> What needs to be done:
Only the pictures should be left out; write out all other data exactly.

> Provided data:
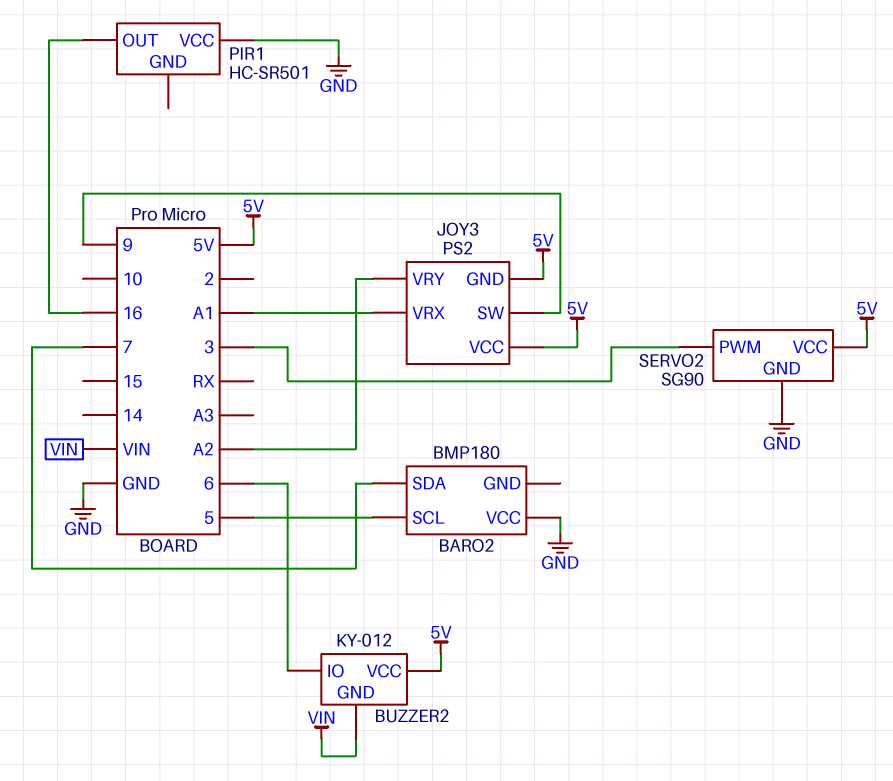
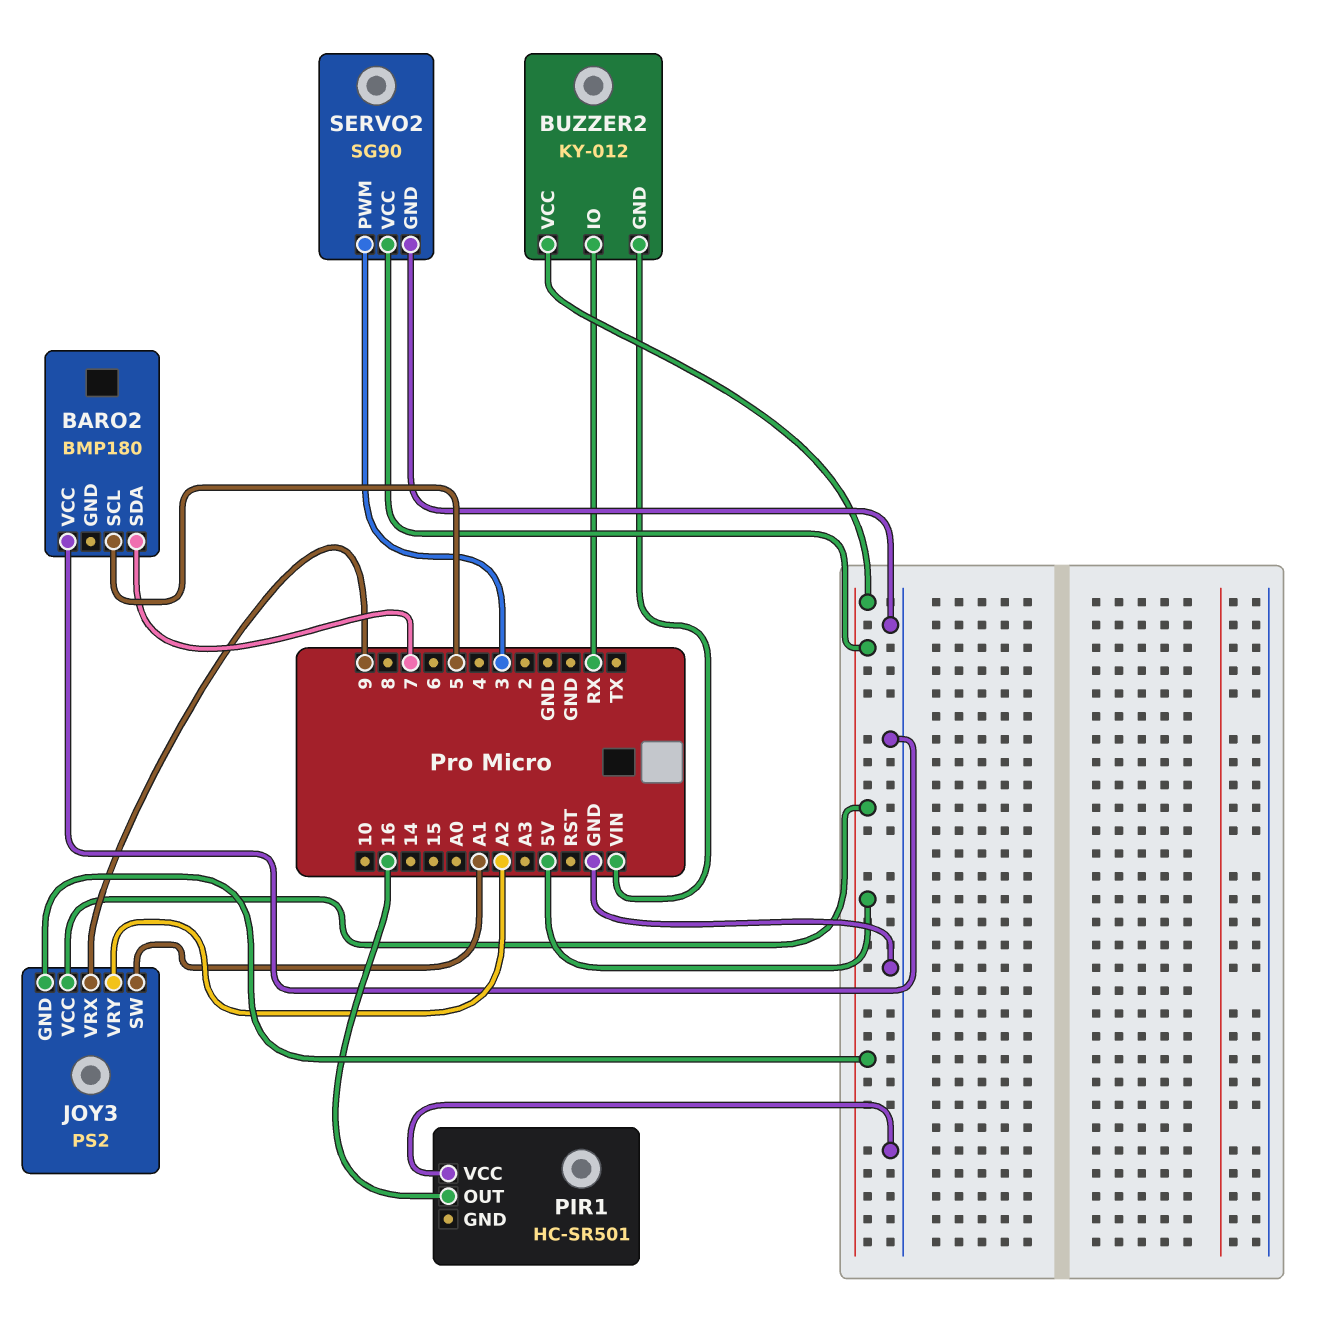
BUZZER2 pin IO: 6 -> RX
JOY3 pin SW: 9 -> A1
JOY3 pin VRX: A1 -> 9

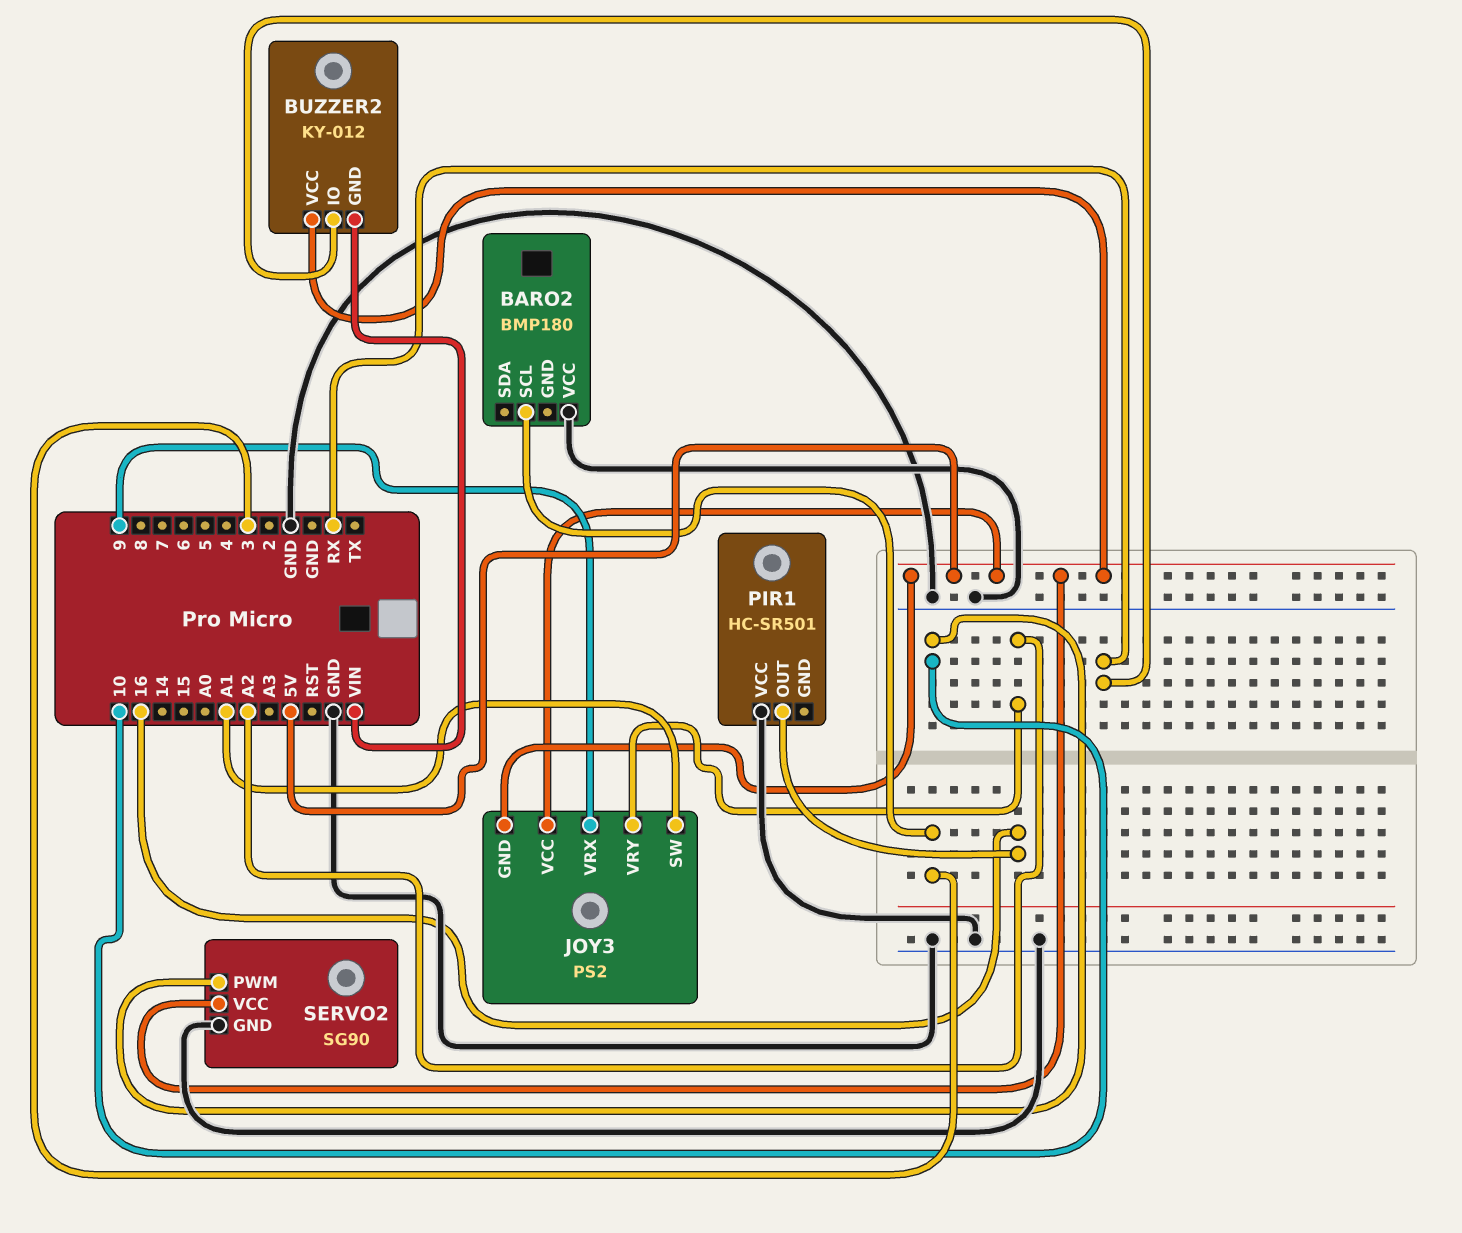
BARO2 pin SCL: 5 -> 3
BARO2 pin SDA: 7 -> none
SERVO2 pin PWM: 3 -> 10

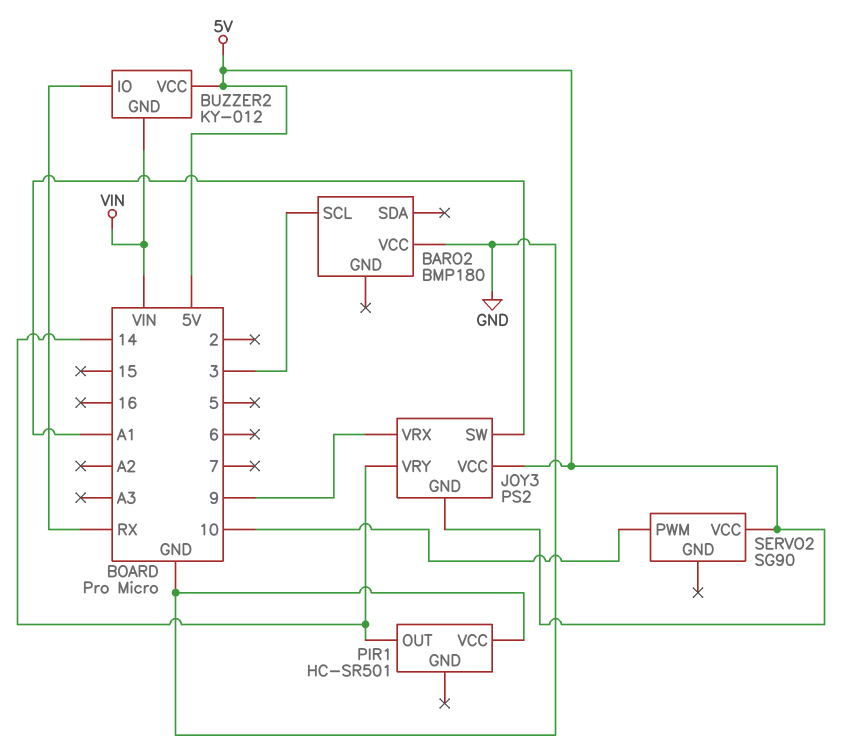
JOY3 pin VRY: A2 -> 14
PIR1 pin OUT: 16 -> 14
SERVO2 pin GND: GND -> none

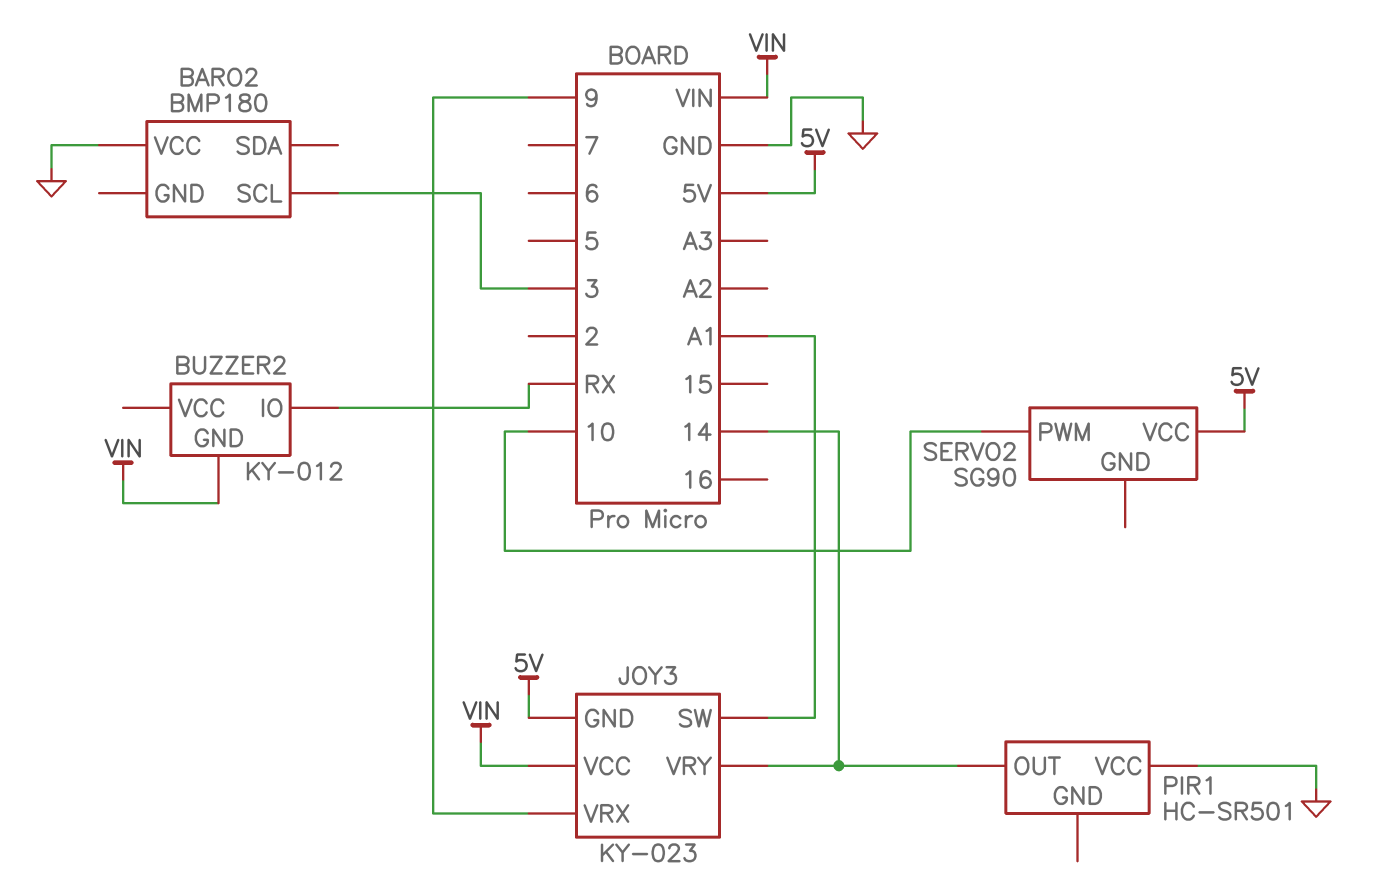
BUZZER2 pin VCC: 5V -> none
JOY3: PS2 -> KY-023
JOY3 pin VCC: 5V -> VIN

> Solution to this task:
BUZZER2 pin IO: 6 -> RX
JOY3 pin SW: 9 -> A1
JOY3 pin VRX: A1 -> 9

BARO2 pin SCL: 5 -> 3
BARO2 pin SDA: 7 -> none
SERVO2 pin PWM: 3 -> 10

JOY3 pin VRY: A2 -> 14
PIR1 pin OUT: 16 -> 14
SERVO2 pin GND: GND -> none

BUZZER2 pin VCC: 5V -> none
JOY3: PS2 -> KY-023
JOY3 pin VCC: 5V -> VIN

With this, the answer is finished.